• **DIRECTIONS**:
The entries follow. Copy every line in which "AGND" appears.

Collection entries

+ + + + +

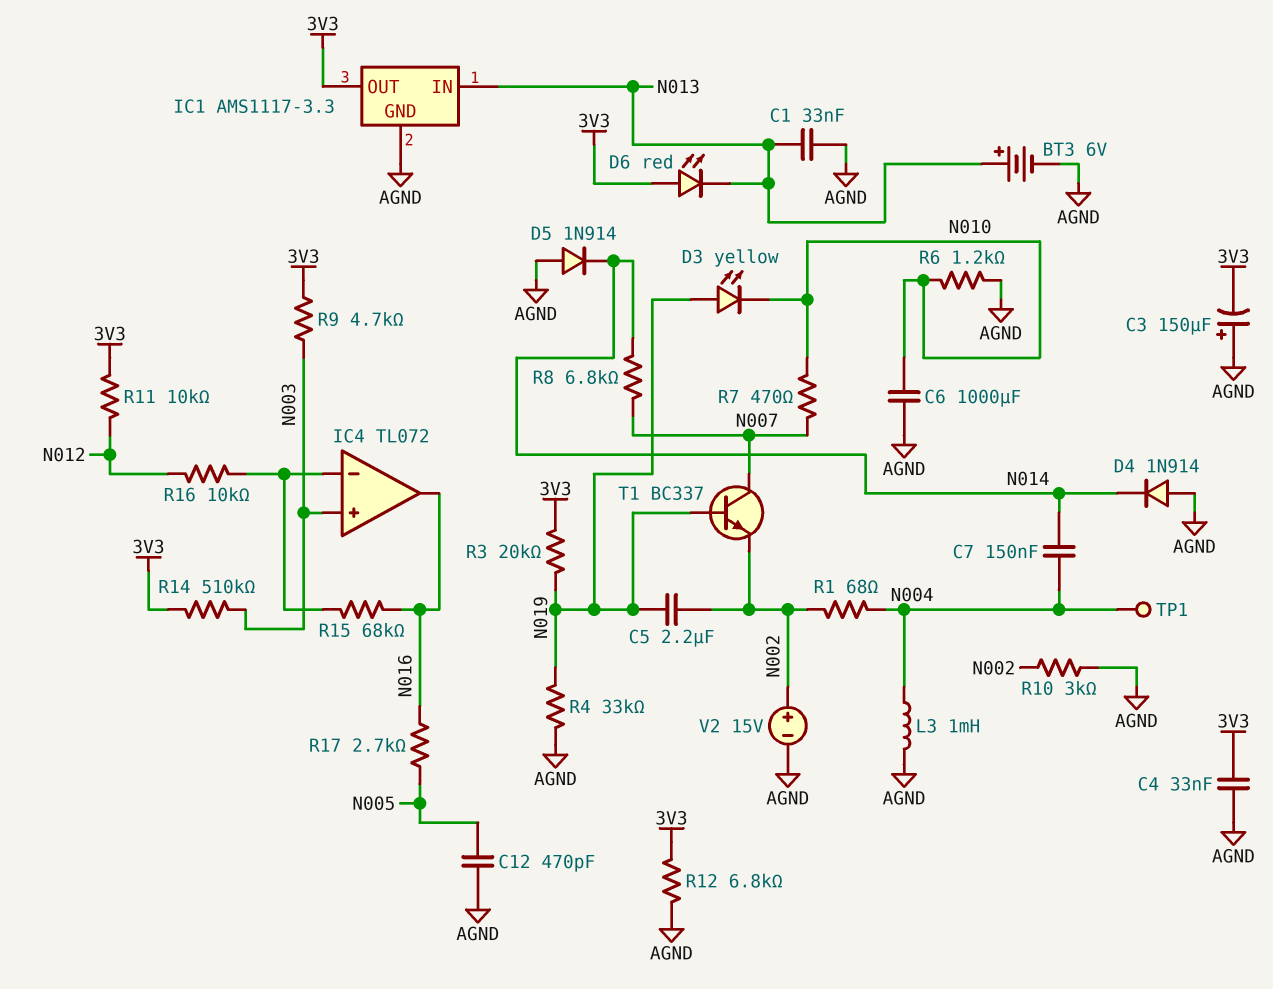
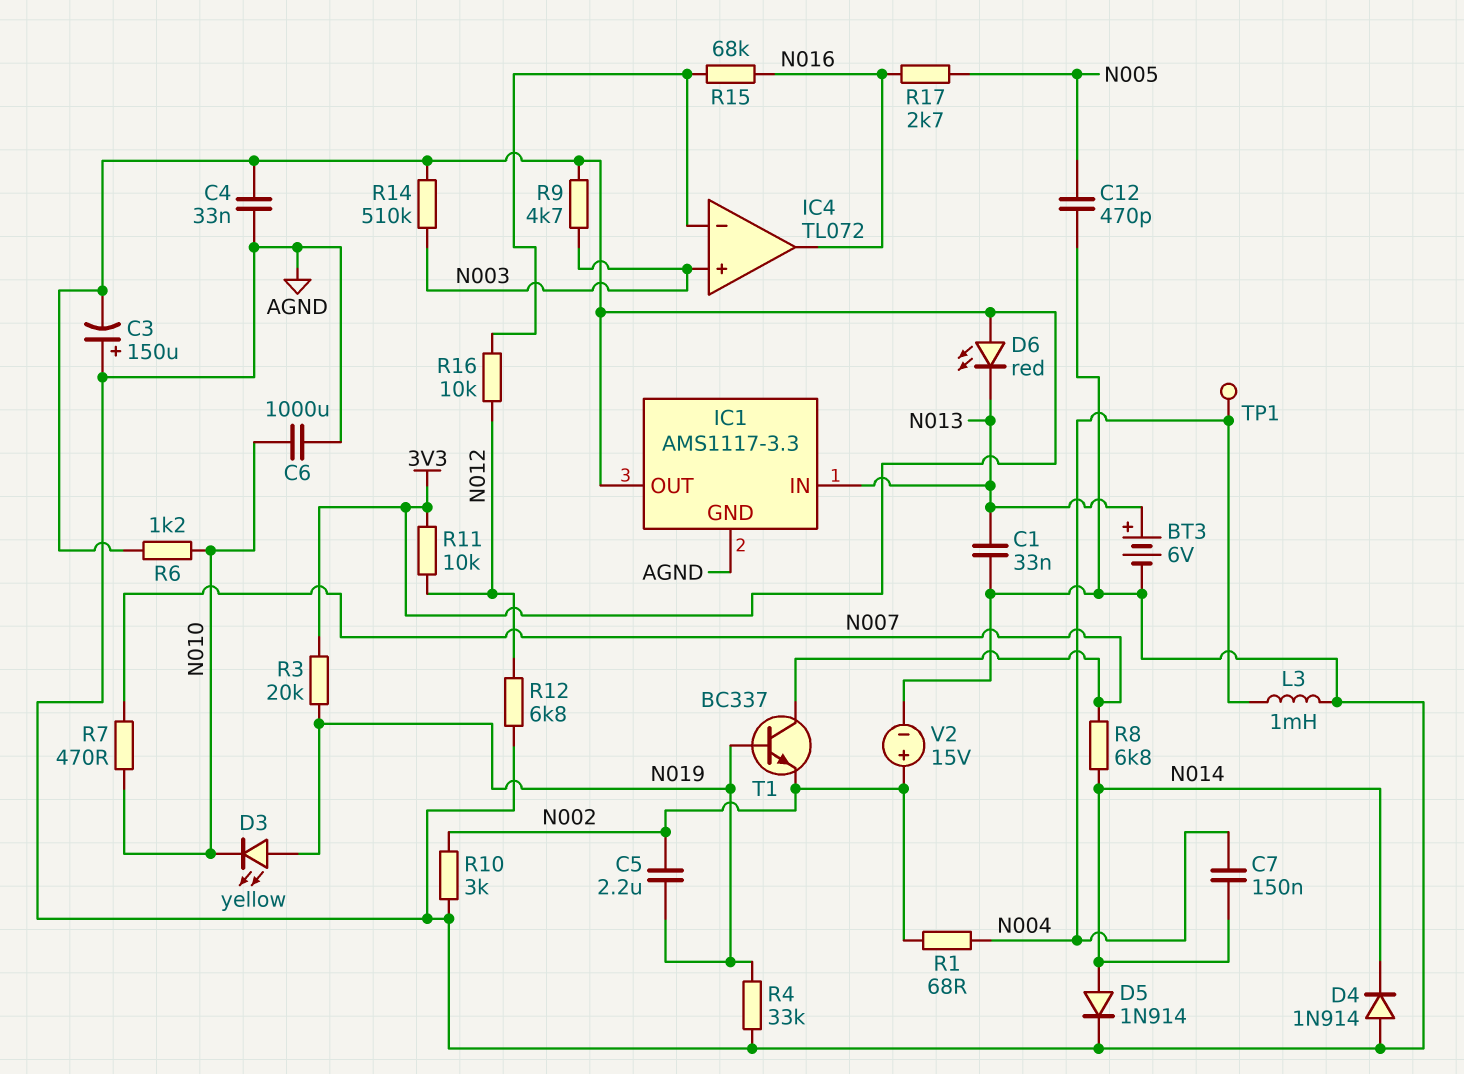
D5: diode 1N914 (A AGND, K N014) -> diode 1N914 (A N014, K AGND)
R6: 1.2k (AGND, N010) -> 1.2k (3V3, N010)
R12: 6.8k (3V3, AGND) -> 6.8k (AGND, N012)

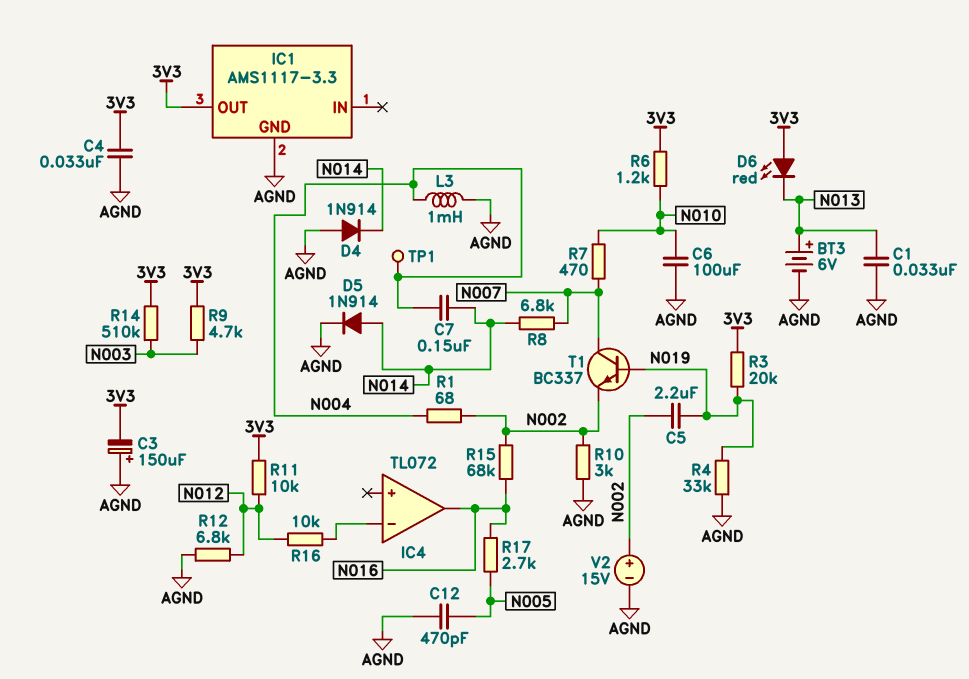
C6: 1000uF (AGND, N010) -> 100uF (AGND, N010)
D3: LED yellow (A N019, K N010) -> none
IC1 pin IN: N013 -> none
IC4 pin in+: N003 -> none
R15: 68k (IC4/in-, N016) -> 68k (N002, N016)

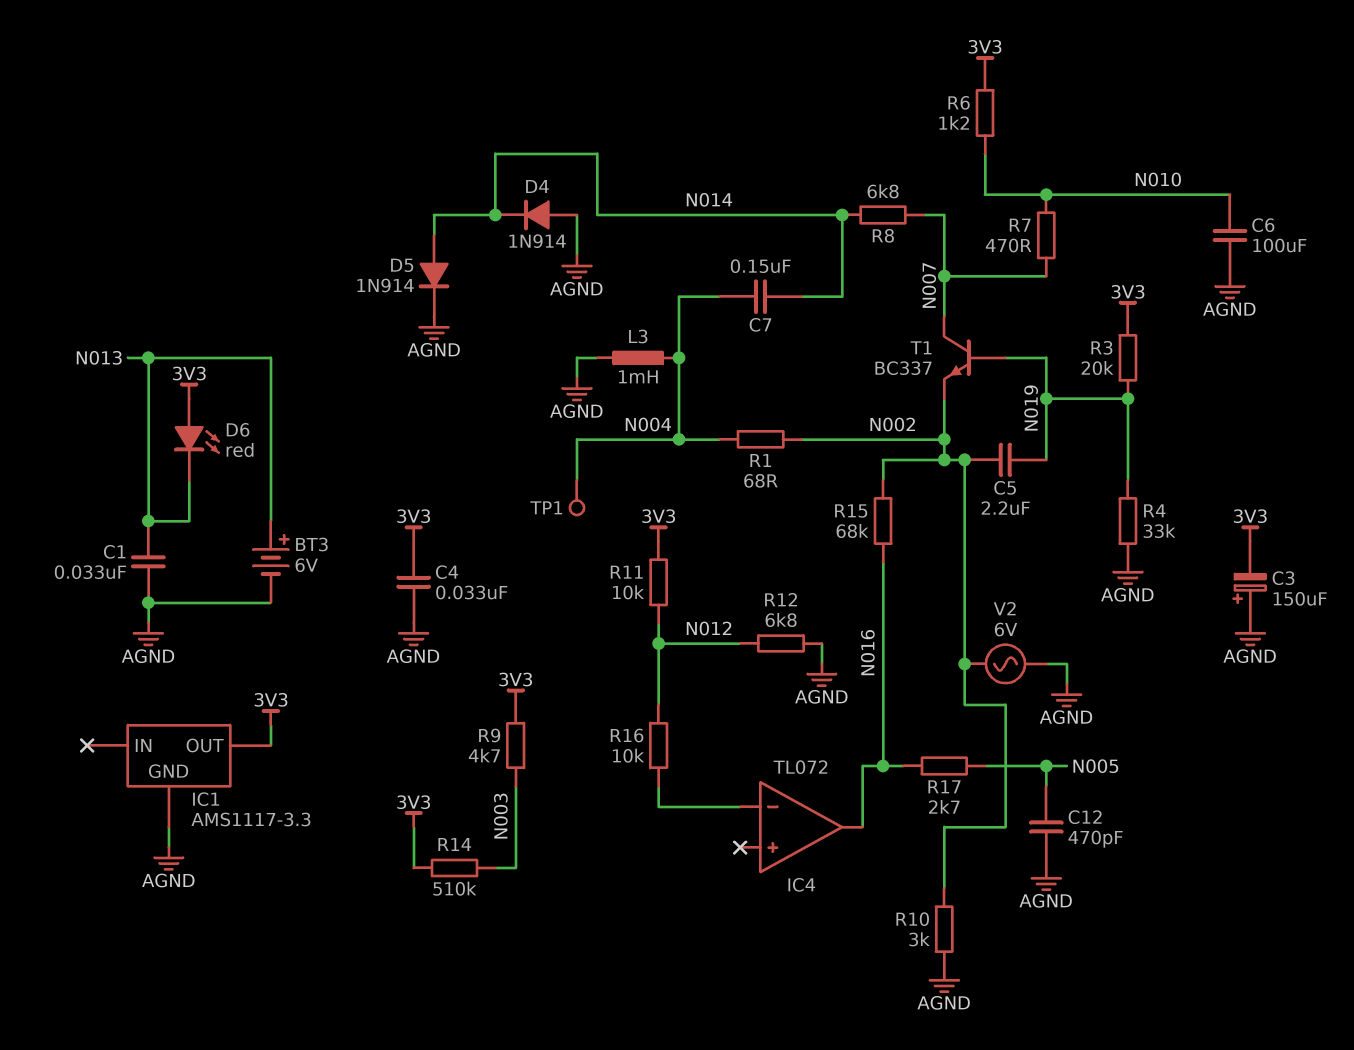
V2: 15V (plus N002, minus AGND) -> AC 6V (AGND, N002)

+ + + + +

• **ANSWER TO THE PROBLEM**:
D5: diode 1N914 (A AGND, K N014) -> diode 1N914 (A N014, K AGND)
R6: 1.2k (AGND, N010) -> 1.2k (3V3, N010)
R12: 6.8k (3V3, AGND) -> 6.8k (AGND, N012)
C6: 1000uF (AGND, N010) -> 100uF (AGND, N010)
V2: 15V (plus N002, minus AGND) -> AC 6V (AGND, N002)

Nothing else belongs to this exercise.